__SOURCE INFORMATION__

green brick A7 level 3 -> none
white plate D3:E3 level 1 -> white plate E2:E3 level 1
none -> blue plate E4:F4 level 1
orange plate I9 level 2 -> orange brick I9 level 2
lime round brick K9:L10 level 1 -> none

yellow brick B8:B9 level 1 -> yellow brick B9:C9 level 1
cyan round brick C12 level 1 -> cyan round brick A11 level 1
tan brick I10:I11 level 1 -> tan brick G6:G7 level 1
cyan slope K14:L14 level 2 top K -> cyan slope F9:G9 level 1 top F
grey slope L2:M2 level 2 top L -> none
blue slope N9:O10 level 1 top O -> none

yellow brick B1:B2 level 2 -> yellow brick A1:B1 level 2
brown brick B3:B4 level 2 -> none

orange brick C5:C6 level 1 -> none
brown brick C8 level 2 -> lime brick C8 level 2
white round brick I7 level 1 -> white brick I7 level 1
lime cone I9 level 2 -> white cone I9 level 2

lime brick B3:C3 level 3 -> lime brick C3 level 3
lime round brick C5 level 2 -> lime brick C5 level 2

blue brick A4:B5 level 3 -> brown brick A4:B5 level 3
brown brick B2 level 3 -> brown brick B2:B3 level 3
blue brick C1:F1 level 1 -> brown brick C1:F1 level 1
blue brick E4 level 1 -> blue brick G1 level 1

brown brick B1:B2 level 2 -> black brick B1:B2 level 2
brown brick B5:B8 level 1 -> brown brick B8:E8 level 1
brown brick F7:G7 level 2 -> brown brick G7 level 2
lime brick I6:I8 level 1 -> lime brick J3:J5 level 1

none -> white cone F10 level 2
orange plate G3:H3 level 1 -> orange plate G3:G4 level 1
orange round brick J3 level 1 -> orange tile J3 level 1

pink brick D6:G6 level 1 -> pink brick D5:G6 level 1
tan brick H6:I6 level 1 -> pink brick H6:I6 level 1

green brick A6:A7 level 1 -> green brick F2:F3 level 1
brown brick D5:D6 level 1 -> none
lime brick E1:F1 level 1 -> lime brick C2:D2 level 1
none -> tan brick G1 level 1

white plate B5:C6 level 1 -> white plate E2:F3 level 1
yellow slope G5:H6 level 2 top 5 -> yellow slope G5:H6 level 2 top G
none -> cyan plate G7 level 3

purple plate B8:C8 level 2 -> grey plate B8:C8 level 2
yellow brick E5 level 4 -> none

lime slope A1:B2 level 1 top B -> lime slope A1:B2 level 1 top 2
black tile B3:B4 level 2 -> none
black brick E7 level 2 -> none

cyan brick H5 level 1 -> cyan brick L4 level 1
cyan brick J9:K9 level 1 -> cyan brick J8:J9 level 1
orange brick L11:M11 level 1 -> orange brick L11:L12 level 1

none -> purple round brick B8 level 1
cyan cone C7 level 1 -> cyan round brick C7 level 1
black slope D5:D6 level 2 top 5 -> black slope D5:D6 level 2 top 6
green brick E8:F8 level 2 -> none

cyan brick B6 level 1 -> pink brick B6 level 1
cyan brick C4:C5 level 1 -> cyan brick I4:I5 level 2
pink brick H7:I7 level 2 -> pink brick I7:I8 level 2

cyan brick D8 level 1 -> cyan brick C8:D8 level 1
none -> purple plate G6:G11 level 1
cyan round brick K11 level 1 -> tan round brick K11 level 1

__YOUR GOAL__
Every single entry is to be retyped exactly.

__SOLUTION BELOW__
green brick A7 level 3 -> none
white plate D3:E3 level 1 -> white plate E2:E3 level 1
none -> blue plate E4:F4 level 1
orange plate I9 level 2 -> orange brick I9 level 2
lime round brick K9:L10 level 1 -> none

yellow brick B8:B9 level 1 -> yellow brick B9:C9 level 1
cyan round brick C12 level 1 -> cyan round brick A11 level 1
tan brick I10:I11 level 1 -> tan brick G6:G7 level 1
cyan slope K14:L14 level 2 top K -> cyan slope F9:G9 level 1 top F
grey slope L2:M2 level 2 top L -> none
blue slope N9:O10 level 1 top O -> none

yellow brick B1:B2 level 2 -> yellow brick A1:B1 level 2
brown brick B3:B4 level 2 -> none

orange brick C5:C6 level 1 -> none
brown brick C8 level 2 -> lime brick C8 level 2
white round brick I7 level 1 -> white brick I7 level 1
lime cone I9 level 2 -> white cone I9 level 2

lime brick B3:C3 level 3 -> lime brick C3 level 3
lime round brick C5 level 2 -> lime brick C5 level 2

blue brick A4:B5 level 3 -> brown brick A4:B5 level 3
brown brick B2 level 3 -> brown brick B2:B3 level 3
blue brick C1:F1 level 1 -> brown brick C1:F1 level 1
blue brick E4 level 1 -> blue brick G1 level 1

brown brick B1:B2 level 2 -> black brick B1:B2 level 2
brown brick B5:B8 level 1 -> brown brick B8:E8 level 1
brown brick F7:G7 level 2 -> brown brick G7 level 2
lime brick I6:I8 level 1 -> lime brick J3:J5 level 1

none -> white cone F10 level 2
orange plate G3:H3 level 1 -> orange plate G3:G4 level 1
orange round brick J3 level 1 -> orange tile J3 level 1

pink brick D6:G6 level 1 -> pink brick D5:G6 level 1
tan brick H6:I6 level 1 -> pink brick H6:I6 level 1

green brick A6:A7 level 1 -> green brick F2:F3 level 1
brown brick D5:D6 level 1 -> none
lime brick E1:F1 level 1 -> lime brick C2:D2 level 1
none -> tan brick G1 level 1

white plate B5:C6 level 1 -> white plate E2:F3 level 1
yellow slope G5:H6 level 2 top 5 -> yellow slope G5:H6 level 2 top G
none -> cyan plate G7 level 3

purple plate B8:C8 level 2 -> grey plate B8:C8 level 2
yellow brick E5 level 4 -> none

lime slope A1:B2 level 1 top B -> lime slope A1:B2 level 1 top 2
black tile B3:B4 level 2 -> none
black brick E7 level 2 -> none

cyan brick H5 level 1 -> cyan brick L4 level 1
cyan brick J9:K9 level 1 -> cyan brick J8:J9 level 1
orange brick L11:M11 level 1 -> orange brick L11:L12 level 1

none -> purple round brick B8 level 1
cyan cone C7 level 1 -> cyan round brick C7 level 1
black slope D5:D6 level 2 top 5 -> black slope D5:D6 level 2 top 6
green brick E8:F8 level 2 -> none

cyan brick B6 level 1 -> pink brick B6 level 1
cyan brick C4:C5 level 1 -> cyan brick I4:I5 level 2
pink brick H7:I7 level 2 -> pink brick I7:I8 level 2

cyan brick D8 level 1 -> cyan brick C8:D8 level 1
none -> purple plate G6:G11 level 1
cyan round brick K11 level 1 -> tan round brick K11 level 1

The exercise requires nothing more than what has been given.